++++ DATASET EXTRACT ++++

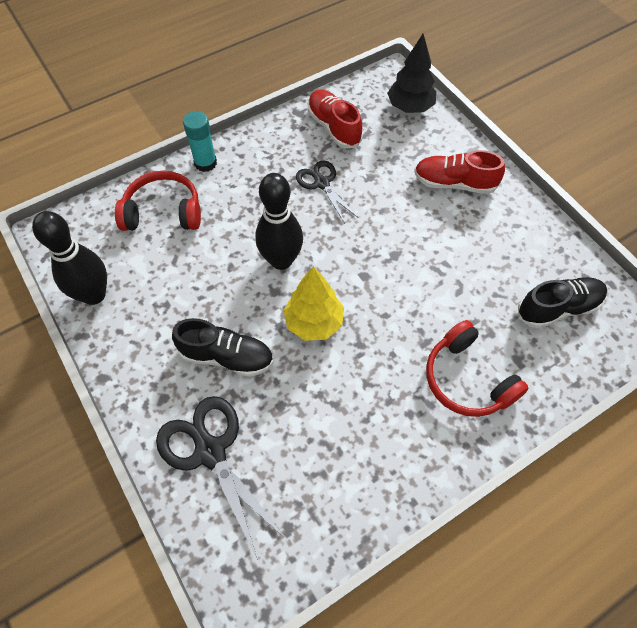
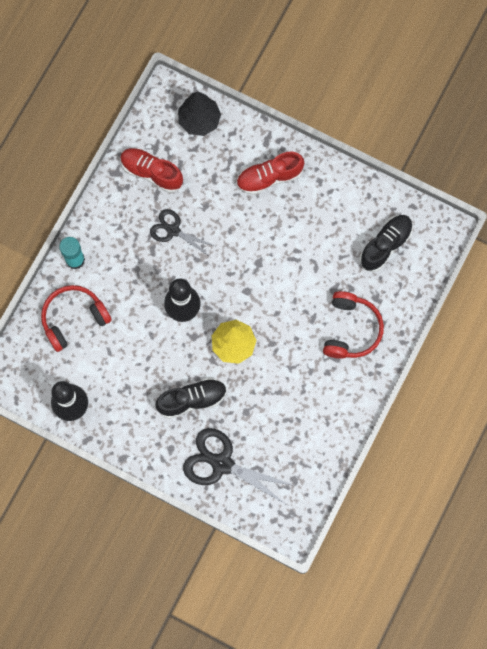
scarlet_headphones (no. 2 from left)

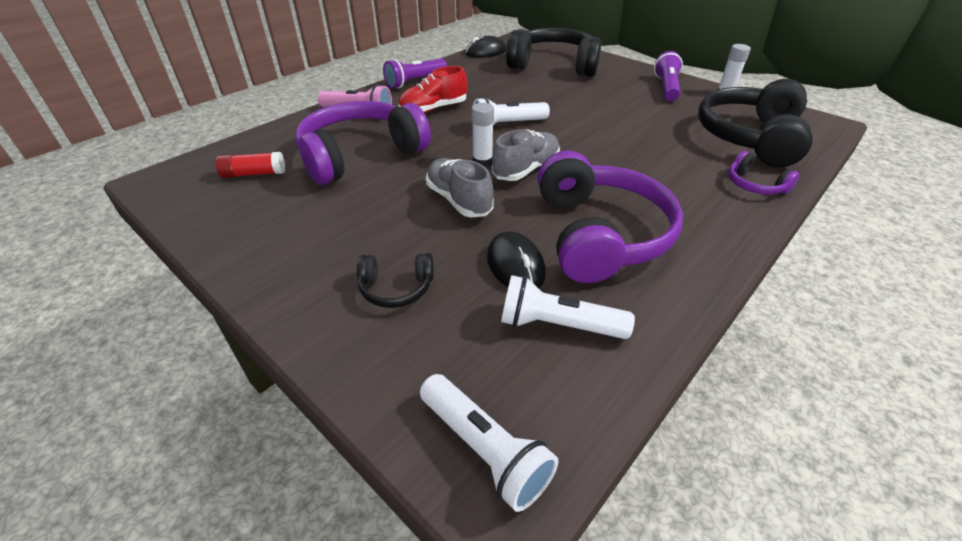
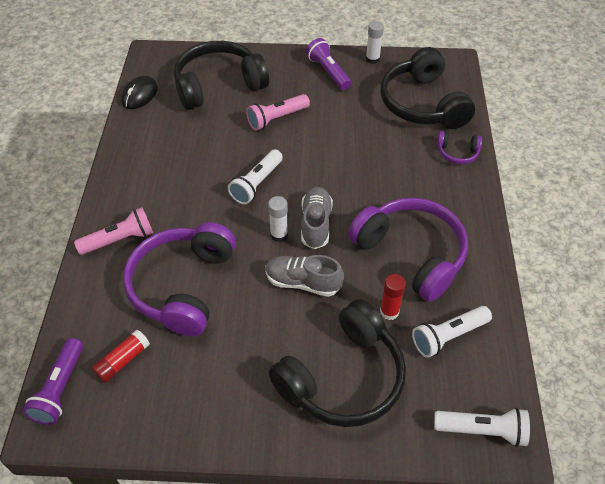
violet_torch (no. 1 from left); scarlet_shoe; scarlet_glue (no. 2 from left); ebony_headphones (no. 2 from left); rosy_torch (no. 2 from left)

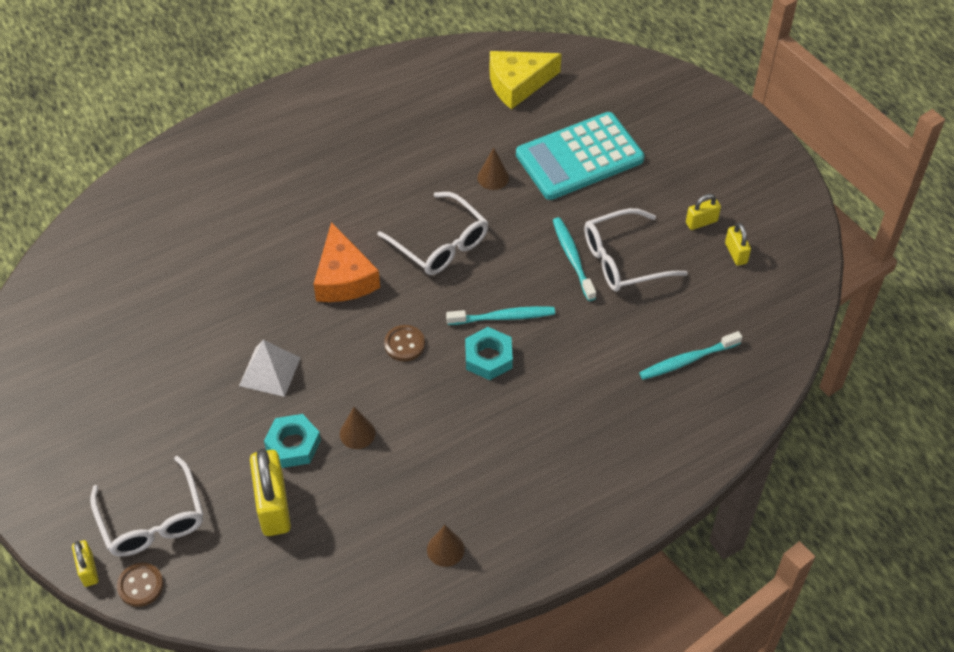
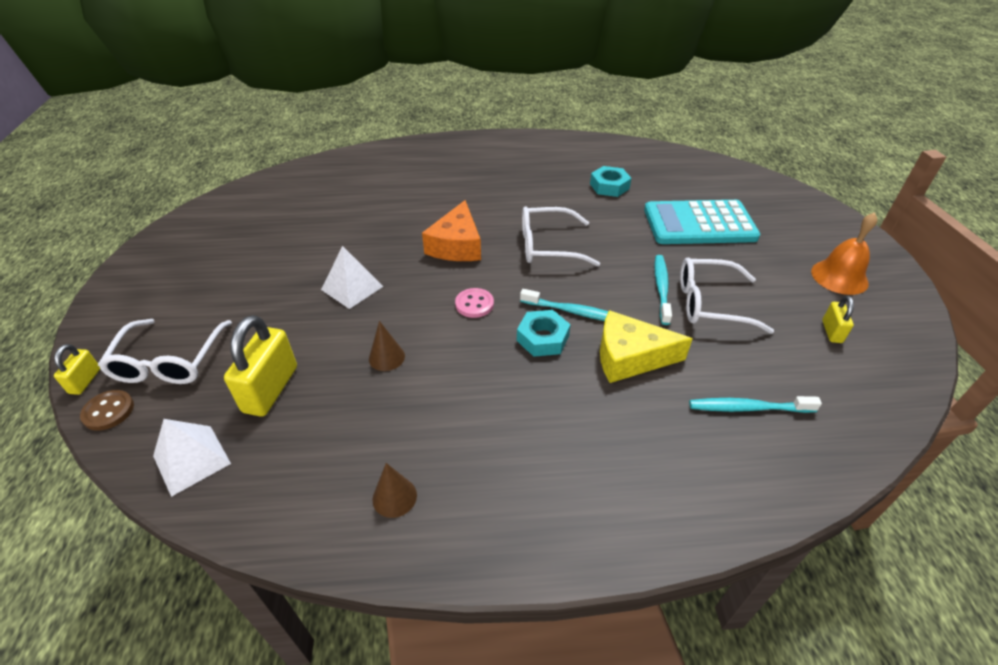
yellow_piece_of_cheese; russet_cone (no. 3 from left in the first image); snow-white_eyeglasses (no. 2 from left); yellow_lock (no. 3 from left in the first image); rosy_shirt_button; turquoise_hexagon_nut (no. 2 from left); bright_orange_school_bell; snow-white_pyramid (no. 1 from left)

++++

> WHAT NEEDS TO BE DONE
Print all the lines above again exactly, without any pictures.

> SOLUTION TO THE PROBLEM
scarlet_headphones (no. 2 from left)

violet_torch (no. 1 from left); scarlet_shoe; scarlet_glue (no. 2 from left); ebony_headphones (no. 2 from left); rosy_torch (no. 2 from left)

yellow_piece_of_cheese; russet_cone (no. 3 from left in the first image); snow-white_eyeglasses (no. 2 from left); yellow_lock (no. 3 from left in the first image); rosy_shirt_button; turquoise_hexagon_nut (no. 2 from left); bright_orange_school_bell; snow-white_pyramid (no. 1 from left)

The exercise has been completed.